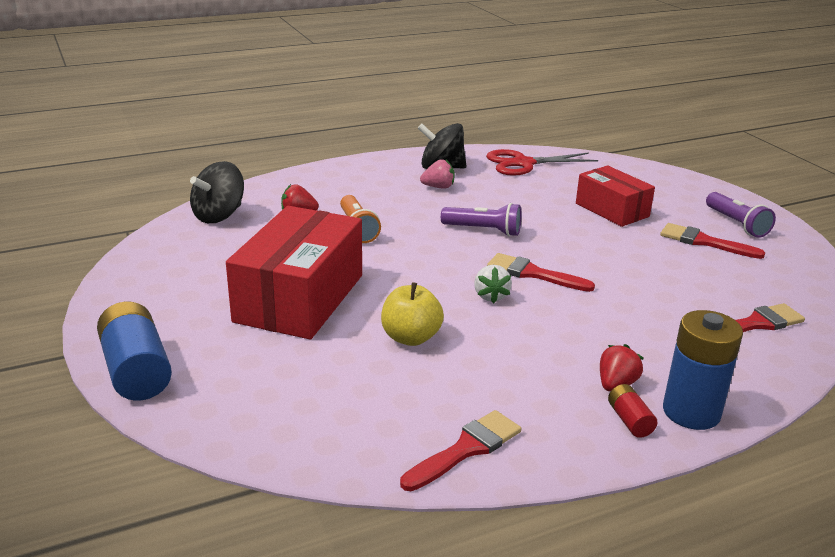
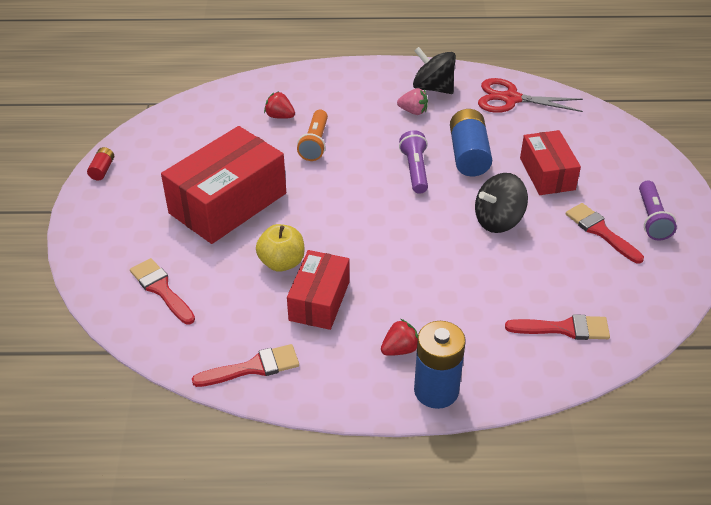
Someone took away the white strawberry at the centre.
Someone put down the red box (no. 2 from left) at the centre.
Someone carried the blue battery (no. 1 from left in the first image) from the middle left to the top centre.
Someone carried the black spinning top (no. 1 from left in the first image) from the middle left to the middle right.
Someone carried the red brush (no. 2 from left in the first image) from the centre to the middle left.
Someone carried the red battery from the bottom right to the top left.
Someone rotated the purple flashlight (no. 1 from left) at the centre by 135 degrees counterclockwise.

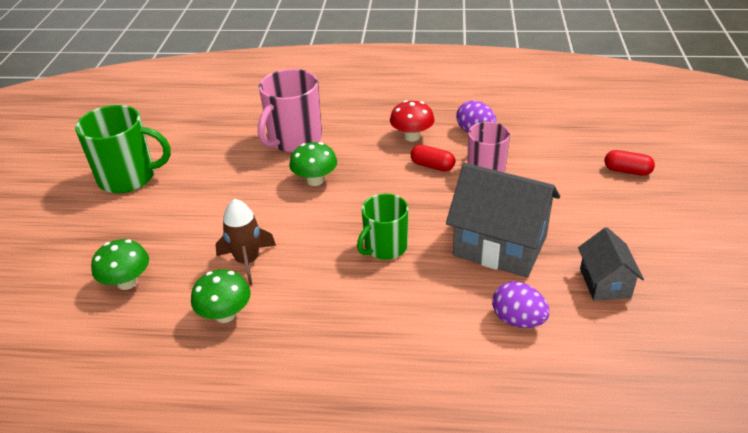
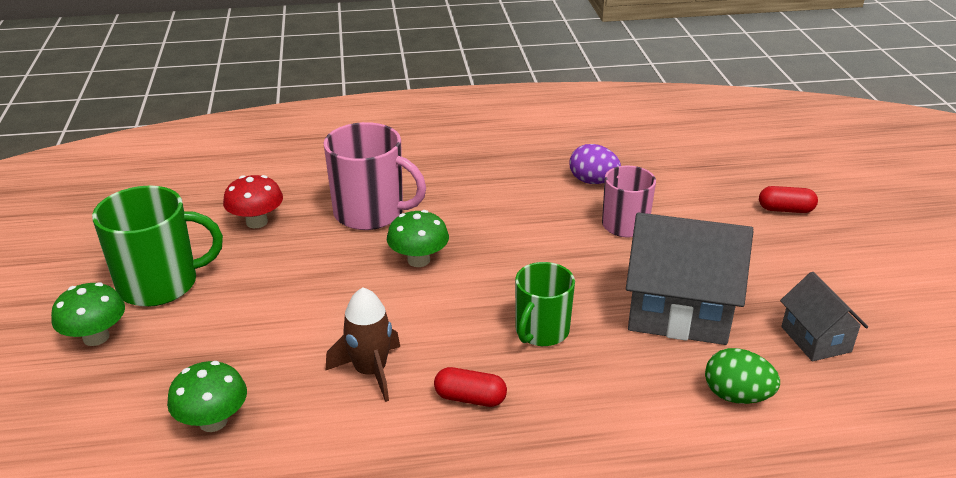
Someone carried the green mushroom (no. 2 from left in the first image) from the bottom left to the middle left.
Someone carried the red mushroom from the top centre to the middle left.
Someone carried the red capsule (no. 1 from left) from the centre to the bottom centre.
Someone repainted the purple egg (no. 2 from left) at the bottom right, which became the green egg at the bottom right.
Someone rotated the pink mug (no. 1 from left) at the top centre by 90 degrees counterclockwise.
--
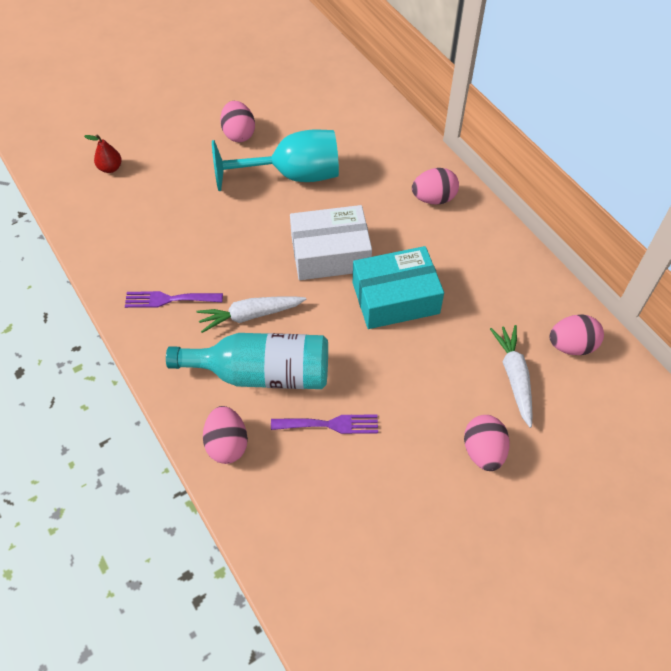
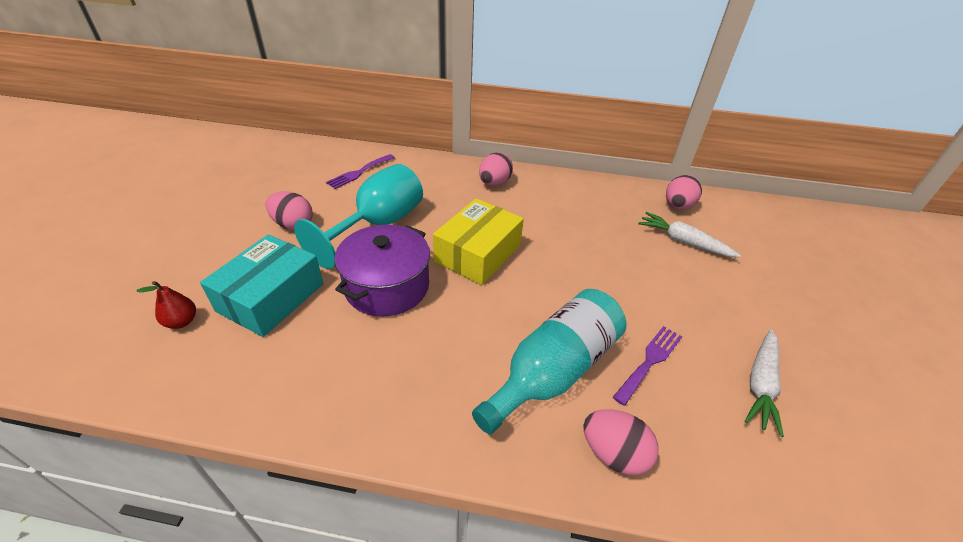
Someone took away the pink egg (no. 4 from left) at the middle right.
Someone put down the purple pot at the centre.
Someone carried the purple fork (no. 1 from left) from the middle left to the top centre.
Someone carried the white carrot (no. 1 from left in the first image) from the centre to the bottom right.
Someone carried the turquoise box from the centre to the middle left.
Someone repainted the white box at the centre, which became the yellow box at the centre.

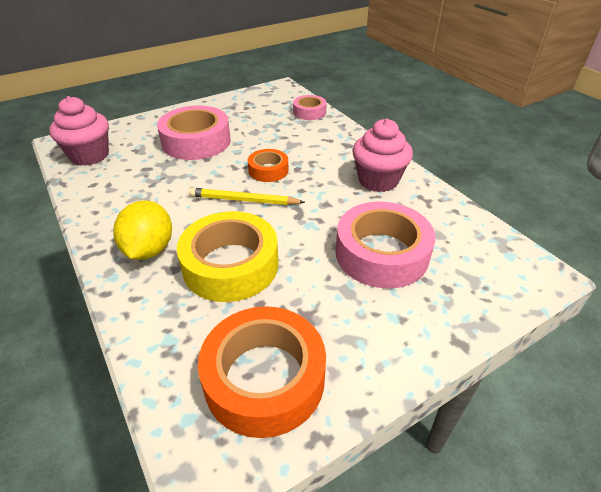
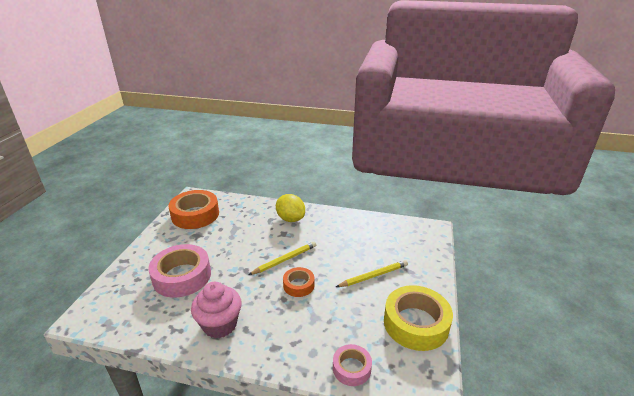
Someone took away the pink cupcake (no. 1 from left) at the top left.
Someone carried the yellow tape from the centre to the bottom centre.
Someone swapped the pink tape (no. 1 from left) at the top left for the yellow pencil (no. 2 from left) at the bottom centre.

* **ACTION ITEM**
Using the data above, repeat exactly the lines that begin at the line with "Someone put down the red" and end at the line with "Someone carried the black", both ends included.

* **WRITTEN ANSWER**
Someone put down the red box (no. 2 from left) at the centre.
Someone carried the blue battery (no. 1 from left in the first image) from the middle left to the top centre.
Someone carried the black spinning top (no. 1 from left in the first image) from the middle left to the middle right.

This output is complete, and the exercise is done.